Task instructions: Quote exactly the lines spanning from the top of the data below to the line that contains "J3 pin 4: GND -> TX", including both.

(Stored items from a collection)
════════════════
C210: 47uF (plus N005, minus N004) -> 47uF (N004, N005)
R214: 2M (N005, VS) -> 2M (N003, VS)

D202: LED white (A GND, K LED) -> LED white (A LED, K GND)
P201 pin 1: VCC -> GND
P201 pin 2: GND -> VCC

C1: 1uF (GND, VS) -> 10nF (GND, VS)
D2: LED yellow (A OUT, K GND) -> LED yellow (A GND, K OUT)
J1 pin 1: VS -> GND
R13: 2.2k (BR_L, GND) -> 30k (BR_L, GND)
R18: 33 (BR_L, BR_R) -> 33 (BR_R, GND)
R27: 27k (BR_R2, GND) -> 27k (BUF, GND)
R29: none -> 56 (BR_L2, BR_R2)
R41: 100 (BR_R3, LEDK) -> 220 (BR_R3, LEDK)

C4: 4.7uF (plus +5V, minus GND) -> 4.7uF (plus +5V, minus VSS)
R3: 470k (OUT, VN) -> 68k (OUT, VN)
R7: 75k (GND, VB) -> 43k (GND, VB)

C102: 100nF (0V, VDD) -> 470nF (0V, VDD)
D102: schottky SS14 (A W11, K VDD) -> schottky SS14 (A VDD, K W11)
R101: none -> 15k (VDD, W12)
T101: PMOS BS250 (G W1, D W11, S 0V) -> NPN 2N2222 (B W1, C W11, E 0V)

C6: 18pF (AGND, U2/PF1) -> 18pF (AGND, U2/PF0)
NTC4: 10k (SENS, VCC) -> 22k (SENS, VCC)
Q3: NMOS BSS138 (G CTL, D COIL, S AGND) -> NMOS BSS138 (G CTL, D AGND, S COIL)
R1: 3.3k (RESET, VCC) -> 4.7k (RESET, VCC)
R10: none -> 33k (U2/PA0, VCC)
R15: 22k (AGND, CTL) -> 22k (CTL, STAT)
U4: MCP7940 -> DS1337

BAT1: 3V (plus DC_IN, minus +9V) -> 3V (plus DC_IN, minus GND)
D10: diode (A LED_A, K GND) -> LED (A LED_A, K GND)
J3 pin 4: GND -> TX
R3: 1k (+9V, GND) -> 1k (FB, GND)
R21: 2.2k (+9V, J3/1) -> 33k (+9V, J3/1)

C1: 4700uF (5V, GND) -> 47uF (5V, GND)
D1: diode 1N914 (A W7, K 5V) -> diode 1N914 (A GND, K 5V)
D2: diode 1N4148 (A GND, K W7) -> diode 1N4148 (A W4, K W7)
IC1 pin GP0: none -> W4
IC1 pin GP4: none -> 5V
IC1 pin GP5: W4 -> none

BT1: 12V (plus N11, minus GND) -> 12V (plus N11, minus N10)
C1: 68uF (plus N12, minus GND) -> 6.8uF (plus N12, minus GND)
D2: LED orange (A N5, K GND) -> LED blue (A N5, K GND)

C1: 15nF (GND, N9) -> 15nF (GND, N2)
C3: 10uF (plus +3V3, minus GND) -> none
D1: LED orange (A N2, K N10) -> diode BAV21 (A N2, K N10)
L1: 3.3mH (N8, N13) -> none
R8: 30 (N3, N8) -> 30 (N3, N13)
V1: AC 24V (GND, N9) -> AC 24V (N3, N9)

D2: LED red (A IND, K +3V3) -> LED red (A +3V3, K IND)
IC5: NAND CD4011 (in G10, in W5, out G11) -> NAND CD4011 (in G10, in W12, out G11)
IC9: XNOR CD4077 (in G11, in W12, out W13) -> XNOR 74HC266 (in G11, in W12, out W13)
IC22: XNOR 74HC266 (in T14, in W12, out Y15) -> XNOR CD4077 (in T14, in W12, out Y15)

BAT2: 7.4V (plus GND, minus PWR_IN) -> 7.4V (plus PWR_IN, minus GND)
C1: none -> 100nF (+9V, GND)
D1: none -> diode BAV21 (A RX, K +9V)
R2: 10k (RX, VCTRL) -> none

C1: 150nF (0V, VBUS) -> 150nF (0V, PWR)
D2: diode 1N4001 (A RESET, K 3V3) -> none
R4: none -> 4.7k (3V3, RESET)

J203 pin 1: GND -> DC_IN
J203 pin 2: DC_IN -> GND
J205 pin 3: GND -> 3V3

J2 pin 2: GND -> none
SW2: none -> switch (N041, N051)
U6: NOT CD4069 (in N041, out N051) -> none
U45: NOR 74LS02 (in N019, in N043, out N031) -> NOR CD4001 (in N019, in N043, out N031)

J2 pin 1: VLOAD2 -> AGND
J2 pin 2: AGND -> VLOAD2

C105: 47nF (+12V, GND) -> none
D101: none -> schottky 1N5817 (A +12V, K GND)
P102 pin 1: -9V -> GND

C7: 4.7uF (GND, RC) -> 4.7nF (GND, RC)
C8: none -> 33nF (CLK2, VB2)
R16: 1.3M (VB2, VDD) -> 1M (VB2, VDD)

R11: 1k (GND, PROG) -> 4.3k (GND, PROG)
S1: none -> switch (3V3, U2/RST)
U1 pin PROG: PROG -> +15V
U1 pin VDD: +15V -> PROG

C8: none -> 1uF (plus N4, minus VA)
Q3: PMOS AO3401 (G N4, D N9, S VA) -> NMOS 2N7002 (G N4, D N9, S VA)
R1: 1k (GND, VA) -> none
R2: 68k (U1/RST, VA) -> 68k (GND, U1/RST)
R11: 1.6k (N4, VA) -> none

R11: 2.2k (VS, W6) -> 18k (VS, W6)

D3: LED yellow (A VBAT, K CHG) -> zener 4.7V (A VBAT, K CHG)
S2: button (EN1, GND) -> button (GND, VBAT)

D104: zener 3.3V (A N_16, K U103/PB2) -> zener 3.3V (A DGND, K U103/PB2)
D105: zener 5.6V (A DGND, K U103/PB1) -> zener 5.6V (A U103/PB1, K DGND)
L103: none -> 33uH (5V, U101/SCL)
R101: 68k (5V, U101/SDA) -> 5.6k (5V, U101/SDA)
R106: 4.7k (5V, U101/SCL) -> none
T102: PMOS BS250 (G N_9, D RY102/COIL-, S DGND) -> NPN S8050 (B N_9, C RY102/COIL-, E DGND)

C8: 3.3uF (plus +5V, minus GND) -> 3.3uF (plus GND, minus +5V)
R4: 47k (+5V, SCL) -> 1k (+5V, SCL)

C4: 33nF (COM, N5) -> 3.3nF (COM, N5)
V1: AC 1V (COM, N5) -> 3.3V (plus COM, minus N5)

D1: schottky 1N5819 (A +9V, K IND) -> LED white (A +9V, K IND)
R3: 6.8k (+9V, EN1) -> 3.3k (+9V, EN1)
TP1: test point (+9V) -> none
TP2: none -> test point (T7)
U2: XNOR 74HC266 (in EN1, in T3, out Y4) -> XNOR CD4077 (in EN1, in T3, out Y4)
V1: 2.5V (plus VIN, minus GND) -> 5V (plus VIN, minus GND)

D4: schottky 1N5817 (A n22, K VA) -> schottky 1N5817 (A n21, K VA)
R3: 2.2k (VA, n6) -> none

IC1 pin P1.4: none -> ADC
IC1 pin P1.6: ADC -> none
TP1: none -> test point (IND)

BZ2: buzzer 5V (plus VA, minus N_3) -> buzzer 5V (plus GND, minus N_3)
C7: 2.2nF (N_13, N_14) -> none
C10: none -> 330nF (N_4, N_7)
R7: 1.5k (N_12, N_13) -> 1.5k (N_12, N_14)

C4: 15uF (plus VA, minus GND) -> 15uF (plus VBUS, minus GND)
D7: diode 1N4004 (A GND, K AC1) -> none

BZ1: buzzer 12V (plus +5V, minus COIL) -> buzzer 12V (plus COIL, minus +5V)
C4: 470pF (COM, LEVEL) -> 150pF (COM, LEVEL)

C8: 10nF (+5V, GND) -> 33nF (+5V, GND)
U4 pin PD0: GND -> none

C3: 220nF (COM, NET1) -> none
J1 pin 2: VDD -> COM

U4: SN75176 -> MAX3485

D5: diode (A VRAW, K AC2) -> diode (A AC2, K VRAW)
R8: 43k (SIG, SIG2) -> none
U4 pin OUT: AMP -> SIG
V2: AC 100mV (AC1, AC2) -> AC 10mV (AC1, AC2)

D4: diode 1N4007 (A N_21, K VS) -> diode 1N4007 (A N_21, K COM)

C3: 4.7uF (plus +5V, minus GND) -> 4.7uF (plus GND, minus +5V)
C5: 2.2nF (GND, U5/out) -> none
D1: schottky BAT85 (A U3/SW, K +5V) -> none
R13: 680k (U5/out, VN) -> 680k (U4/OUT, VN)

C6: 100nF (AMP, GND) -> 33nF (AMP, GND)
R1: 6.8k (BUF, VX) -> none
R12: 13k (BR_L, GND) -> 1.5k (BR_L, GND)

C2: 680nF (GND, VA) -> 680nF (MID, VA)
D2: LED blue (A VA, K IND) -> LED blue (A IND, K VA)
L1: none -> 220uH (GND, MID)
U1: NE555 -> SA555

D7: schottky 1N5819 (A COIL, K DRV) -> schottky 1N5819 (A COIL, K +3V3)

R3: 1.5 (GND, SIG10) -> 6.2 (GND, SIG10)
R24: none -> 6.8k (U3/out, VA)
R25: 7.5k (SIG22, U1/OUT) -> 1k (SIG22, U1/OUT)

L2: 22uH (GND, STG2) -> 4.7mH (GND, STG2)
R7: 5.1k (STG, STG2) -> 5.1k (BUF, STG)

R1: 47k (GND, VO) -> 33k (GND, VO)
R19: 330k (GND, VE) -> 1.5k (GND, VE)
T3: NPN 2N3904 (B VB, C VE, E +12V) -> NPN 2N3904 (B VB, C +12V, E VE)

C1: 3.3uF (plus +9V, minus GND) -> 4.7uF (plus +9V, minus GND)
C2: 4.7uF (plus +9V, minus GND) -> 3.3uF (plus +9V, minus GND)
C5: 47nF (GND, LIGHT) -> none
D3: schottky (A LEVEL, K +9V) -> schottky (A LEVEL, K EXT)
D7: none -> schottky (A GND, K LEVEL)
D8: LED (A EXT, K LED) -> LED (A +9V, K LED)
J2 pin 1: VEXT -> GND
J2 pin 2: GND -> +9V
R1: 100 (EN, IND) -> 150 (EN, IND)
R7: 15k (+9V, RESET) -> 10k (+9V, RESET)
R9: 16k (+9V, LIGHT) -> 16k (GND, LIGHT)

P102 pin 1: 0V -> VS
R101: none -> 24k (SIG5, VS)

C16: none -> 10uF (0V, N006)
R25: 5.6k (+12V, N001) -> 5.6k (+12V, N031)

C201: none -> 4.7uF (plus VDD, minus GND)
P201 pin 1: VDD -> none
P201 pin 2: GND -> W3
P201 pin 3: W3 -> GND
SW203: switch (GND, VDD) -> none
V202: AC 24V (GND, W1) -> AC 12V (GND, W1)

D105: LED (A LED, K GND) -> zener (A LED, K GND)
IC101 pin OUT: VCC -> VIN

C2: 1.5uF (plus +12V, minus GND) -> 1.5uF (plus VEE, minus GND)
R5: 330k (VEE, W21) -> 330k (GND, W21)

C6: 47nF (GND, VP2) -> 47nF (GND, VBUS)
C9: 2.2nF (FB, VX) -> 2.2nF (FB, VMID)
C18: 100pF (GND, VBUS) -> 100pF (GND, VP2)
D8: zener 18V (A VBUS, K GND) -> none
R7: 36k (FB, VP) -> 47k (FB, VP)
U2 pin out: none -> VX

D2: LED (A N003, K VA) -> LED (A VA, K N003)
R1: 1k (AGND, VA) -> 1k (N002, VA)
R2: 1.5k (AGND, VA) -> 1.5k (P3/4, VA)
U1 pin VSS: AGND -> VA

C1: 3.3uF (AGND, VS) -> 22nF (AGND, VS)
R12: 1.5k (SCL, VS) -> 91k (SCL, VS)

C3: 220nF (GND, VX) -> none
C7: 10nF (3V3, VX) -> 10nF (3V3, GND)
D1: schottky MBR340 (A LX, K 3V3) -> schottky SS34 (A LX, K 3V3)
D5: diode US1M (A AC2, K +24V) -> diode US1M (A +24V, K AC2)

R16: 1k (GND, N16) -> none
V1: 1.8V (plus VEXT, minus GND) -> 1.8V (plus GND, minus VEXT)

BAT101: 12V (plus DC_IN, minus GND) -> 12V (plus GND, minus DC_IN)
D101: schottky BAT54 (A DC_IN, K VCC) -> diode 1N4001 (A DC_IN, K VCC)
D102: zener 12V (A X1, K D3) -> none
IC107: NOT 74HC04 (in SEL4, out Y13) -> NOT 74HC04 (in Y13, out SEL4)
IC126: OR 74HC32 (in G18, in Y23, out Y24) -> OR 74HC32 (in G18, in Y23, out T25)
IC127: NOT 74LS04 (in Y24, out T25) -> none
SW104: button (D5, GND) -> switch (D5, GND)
════════════════
Answer space:
C210: 47uF (plus N005, minus N004) -> 47uF (N004, N005)
R214: 2M (N005, VS) -> 2M (N003, VS)

D202: LED white (A GND, K LED) -> LED white (A LED, K GND)
P201 pin 1: VCC -> GND
P201 pin 2: GND -> VCC

C1: 1uF (GND, VS) -> 10nF (GND, VS)
D2: LED yellow (A OUT, K GND) -> LED yellow (A GND, K OUT)
J1 pin 1: VS -> GND
R13: 2.2k (BR_L, GND) -> 30k (BR_L, GND)
R18: 33 (BR_L, BR_R) -> 33 (BR_R, GND)
R27: 27k (BR_R2, GND) -> 27k (BUF, GND)
R29: none -> 56 (BR_L2, BR_R2)
R41: 100 (BR_R3, LEDK) -> 220 (BR_R3, LEDK)

C4: 4.7uF (plus +5V, minus GND) -> 4.7uF (plus +5V, minus VSS)
R3: 470k (OUT, VN) -> 68k (OUT, VN)
R7: 75k (GND, VB) -> 43k (GND, VB)

C102: 100nF (0V, VDD) -> 470nF (0V, VDD)
D102: schottky SS14 (A W11, K VDD) -> schottky SS14 (A VDD, K W11)
R101: none -> 15k (VDD, W12)
T101: PMOS BS250 (G W1, D W11, S 0V) -> NPN 2N2222 (B W1, C W11, E 0V)

C6: 18pF (AGND, U2/PF1) -> 18pF (AGND, U2/PF0)
NTC4: 10k (SENS, VCC) -> 22k (SENS, VCC)
Q3: NMOS BSS138 (G CTL, D COIL, S AGND) -> NMOS BSS138 (G CTL, D AGND, S COIL)
R1: 3.3k (RESET, VCC) -> 4.7k (RESET, VCC)
R10: none -> 33k (U2/PA0, VCC)
R15: 22k (AGND, CTL) -> 22k (CTL, STAT)
U4: MCP7940 -> DS1337

BAT1: 3V (plus DC_IN, minus +9V) -> 3V (plus DC_IN, minus GND)
D10: diode (A LED_A, K GND) -> LED (A LED_A, K GND)
J3 pin 4: GND -> TX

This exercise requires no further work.